# Problem statement
Each line with the string "grey" is to be copied from the records below.
━━━━━ Record extracts ━━━━━
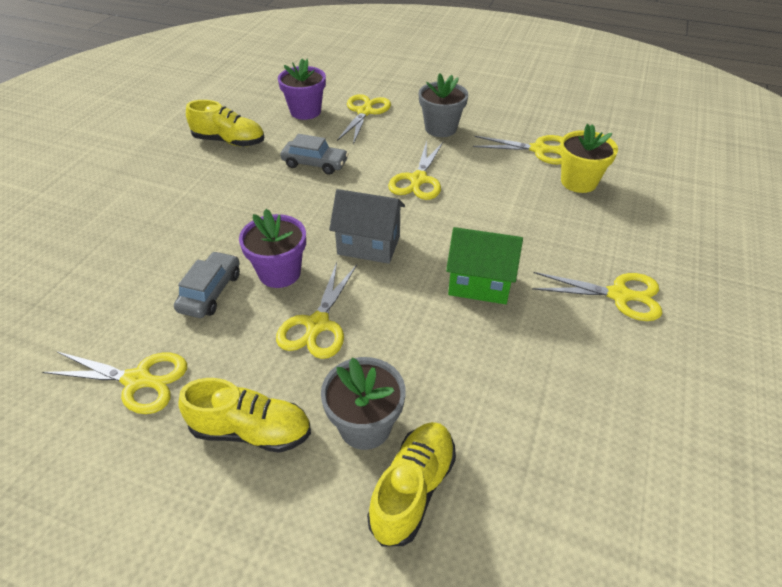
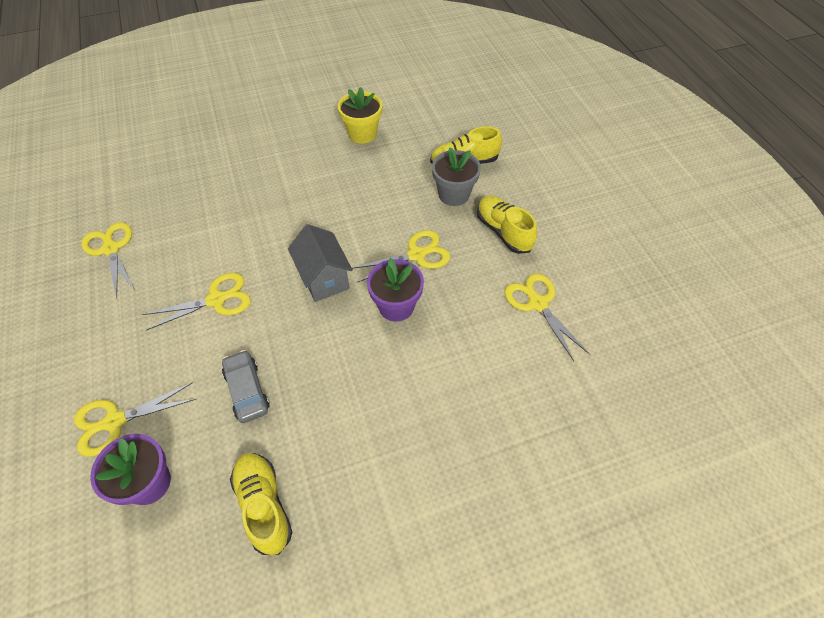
camera: 130 degrees left, 10 degrees up
(211, 292) = (449, 329): grey car -> none
(441, 128) = (113, 334): grey flower pot -> none
(479, 284) = (311, 205): green house -> none
(578, 182) = (149, 208): yellow flower pot -> yellow flower pot (362, 134)
(618, 295) = (268, 148): yellow scissors -> none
━━━━━
# Output of the task
(211, 292) = (449, 329): grey car -> none
(441, 128) = (113, 334): grey flower pot -> none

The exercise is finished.